*** Available records Section Begins ***

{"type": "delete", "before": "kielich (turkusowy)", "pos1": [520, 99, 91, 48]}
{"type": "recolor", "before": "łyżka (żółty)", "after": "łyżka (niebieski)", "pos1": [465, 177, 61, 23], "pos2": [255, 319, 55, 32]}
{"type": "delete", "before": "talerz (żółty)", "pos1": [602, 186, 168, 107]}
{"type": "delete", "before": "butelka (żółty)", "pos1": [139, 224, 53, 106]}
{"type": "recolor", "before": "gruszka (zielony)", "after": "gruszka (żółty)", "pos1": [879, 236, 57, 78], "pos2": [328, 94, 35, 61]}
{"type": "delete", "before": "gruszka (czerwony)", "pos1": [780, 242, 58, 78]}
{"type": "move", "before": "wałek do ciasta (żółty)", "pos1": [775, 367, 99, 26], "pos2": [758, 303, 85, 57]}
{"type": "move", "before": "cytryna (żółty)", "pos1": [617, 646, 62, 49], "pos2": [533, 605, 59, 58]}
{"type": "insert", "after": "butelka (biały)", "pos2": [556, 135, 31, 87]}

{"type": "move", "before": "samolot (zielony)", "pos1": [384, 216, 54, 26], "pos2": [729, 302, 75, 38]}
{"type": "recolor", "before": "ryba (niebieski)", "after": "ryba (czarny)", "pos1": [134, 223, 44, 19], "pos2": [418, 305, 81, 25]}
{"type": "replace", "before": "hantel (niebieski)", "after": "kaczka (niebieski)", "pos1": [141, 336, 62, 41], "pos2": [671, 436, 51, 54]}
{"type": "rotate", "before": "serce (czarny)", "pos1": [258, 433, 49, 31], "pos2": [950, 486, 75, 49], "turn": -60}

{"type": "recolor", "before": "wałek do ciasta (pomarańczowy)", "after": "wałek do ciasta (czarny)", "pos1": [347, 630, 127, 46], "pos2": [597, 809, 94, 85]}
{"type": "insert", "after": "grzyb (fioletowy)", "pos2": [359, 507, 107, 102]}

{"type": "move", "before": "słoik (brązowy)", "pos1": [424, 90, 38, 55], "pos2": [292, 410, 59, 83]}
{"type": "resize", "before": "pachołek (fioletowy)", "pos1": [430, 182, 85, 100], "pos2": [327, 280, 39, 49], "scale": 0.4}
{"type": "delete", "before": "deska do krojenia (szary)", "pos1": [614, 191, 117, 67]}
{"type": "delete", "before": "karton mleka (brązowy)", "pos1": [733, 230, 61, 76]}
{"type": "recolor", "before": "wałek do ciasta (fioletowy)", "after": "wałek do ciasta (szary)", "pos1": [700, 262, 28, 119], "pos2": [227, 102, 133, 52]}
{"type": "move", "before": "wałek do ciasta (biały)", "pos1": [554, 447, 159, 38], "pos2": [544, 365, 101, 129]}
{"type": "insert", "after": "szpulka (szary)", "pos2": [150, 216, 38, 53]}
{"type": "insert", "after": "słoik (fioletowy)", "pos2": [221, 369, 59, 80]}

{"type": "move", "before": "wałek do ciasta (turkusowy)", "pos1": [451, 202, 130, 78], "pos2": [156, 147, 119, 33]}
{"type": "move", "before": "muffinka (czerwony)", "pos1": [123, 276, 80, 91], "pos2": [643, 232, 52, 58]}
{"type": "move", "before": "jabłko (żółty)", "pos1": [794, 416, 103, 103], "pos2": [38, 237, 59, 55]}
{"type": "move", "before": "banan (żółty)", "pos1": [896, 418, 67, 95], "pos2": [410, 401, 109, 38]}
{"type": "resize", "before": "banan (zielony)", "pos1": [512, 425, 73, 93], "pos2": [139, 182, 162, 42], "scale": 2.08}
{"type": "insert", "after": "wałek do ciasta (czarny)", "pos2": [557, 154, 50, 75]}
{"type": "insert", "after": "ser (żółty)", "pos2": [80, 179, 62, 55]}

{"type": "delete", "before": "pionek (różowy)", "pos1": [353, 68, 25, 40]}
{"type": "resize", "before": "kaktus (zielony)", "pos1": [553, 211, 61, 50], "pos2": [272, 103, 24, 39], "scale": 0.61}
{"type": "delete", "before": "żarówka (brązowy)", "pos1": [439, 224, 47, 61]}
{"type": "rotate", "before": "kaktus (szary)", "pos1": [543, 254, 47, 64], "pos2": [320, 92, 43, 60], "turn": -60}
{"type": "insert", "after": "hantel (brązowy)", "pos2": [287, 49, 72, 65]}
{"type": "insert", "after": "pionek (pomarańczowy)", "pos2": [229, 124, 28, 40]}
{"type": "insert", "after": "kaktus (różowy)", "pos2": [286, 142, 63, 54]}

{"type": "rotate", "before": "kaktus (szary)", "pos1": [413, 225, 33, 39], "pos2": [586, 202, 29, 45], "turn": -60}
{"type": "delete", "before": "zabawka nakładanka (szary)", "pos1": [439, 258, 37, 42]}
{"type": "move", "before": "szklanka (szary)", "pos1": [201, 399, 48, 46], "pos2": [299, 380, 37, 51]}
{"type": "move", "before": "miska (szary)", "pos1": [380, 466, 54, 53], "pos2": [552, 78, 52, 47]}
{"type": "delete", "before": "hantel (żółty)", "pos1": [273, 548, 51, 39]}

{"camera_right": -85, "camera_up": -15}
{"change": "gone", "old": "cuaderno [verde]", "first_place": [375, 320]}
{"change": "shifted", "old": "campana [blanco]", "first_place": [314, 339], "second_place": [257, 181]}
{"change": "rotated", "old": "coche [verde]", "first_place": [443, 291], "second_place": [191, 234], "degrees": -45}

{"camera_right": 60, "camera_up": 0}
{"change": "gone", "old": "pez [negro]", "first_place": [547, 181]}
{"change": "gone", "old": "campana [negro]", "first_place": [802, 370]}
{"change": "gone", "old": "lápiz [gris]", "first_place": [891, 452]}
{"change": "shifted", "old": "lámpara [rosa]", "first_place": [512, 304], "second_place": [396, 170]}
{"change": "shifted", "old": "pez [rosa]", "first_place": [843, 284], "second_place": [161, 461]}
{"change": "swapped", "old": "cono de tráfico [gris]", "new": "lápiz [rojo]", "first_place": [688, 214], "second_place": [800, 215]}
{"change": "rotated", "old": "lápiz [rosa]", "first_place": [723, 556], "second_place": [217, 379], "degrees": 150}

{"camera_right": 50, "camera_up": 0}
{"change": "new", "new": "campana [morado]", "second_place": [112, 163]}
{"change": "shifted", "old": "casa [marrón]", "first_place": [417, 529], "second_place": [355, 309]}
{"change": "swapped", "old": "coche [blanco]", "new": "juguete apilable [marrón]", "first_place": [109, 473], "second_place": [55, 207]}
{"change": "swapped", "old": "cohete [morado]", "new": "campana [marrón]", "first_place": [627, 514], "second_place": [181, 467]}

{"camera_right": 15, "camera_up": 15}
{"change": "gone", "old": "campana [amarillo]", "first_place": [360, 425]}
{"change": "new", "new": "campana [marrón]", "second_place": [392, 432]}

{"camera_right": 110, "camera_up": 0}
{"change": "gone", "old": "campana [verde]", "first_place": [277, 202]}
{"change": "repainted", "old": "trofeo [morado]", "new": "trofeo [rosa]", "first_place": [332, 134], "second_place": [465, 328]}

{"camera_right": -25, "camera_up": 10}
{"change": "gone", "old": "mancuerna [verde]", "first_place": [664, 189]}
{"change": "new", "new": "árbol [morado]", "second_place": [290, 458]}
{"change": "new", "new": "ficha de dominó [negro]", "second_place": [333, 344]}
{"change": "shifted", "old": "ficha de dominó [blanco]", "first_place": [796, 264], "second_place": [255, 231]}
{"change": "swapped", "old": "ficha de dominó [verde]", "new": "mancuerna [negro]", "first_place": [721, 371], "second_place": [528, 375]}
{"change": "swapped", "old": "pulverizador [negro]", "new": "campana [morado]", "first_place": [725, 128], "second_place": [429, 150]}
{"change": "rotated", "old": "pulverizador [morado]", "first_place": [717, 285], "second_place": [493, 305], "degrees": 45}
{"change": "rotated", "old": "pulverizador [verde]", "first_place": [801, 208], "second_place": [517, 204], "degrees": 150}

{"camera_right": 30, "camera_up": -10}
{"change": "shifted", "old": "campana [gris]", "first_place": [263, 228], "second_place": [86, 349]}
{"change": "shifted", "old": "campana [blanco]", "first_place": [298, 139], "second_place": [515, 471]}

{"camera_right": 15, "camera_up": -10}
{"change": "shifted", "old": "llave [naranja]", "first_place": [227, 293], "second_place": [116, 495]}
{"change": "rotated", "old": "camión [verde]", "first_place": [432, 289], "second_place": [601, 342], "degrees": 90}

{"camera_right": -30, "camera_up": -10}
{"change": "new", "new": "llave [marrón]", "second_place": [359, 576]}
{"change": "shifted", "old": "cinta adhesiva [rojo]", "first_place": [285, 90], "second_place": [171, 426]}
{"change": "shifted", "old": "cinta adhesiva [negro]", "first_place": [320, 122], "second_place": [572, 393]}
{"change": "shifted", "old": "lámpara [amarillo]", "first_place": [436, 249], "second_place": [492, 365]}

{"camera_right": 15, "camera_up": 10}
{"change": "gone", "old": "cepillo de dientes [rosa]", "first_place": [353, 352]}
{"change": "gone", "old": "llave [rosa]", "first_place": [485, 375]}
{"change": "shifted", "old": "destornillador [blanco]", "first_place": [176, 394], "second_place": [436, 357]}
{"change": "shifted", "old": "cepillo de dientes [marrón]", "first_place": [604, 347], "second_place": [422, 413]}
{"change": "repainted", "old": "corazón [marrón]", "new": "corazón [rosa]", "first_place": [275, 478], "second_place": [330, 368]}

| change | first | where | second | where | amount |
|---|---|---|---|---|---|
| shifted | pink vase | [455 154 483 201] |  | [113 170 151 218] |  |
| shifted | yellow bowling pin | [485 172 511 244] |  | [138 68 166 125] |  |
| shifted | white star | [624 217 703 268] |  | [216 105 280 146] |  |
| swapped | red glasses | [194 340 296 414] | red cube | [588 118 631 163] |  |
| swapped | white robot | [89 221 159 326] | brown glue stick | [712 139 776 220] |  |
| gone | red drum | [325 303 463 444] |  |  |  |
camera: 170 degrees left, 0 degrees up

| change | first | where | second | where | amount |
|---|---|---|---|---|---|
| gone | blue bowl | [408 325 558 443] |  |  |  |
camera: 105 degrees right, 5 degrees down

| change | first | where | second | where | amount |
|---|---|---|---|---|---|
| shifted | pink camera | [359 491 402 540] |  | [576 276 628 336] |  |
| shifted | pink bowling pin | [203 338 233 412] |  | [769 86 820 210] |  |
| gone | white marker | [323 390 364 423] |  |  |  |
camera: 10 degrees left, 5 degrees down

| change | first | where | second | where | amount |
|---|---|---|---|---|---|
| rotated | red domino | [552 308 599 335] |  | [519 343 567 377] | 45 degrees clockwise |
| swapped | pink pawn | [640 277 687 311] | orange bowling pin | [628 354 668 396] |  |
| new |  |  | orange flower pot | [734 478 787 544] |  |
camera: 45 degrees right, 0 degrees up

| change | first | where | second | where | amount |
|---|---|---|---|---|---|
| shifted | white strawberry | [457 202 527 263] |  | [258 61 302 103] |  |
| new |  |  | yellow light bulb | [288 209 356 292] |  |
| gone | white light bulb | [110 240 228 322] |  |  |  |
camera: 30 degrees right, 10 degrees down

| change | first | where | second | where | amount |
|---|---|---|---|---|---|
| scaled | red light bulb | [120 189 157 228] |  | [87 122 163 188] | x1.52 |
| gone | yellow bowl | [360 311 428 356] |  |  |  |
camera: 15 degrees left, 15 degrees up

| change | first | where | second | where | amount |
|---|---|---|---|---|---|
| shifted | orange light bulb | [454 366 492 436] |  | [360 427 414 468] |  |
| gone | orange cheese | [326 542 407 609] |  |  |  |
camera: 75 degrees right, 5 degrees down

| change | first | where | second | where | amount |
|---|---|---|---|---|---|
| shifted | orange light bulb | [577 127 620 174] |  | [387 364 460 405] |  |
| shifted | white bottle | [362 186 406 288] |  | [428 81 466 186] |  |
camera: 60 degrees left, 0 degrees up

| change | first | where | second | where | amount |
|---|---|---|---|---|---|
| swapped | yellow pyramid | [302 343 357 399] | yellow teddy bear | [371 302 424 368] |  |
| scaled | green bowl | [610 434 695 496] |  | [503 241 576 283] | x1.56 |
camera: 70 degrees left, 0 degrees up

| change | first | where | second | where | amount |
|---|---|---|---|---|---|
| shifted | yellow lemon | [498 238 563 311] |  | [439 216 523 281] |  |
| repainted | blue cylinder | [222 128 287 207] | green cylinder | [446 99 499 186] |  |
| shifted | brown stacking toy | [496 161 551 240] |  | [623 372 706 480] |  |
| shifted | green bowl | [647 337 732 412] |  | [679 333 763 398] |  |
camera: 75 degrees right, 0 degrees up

*** Available records Section Ends ***

Exercise details: Wherever the word "gruszka" turns up in the material, copy the whole line.

Exercise output:
{"type": "recolor", "before": "gruszka (zielony)", "after": "gruszka (żółty)", "pos1": [879, 236, 57, 78], "pos2": [328, 94, 35, 61]}
{"type": "delete", "before": "gruszka (czerwony)", "pos1": [780, 242, 58, 78]}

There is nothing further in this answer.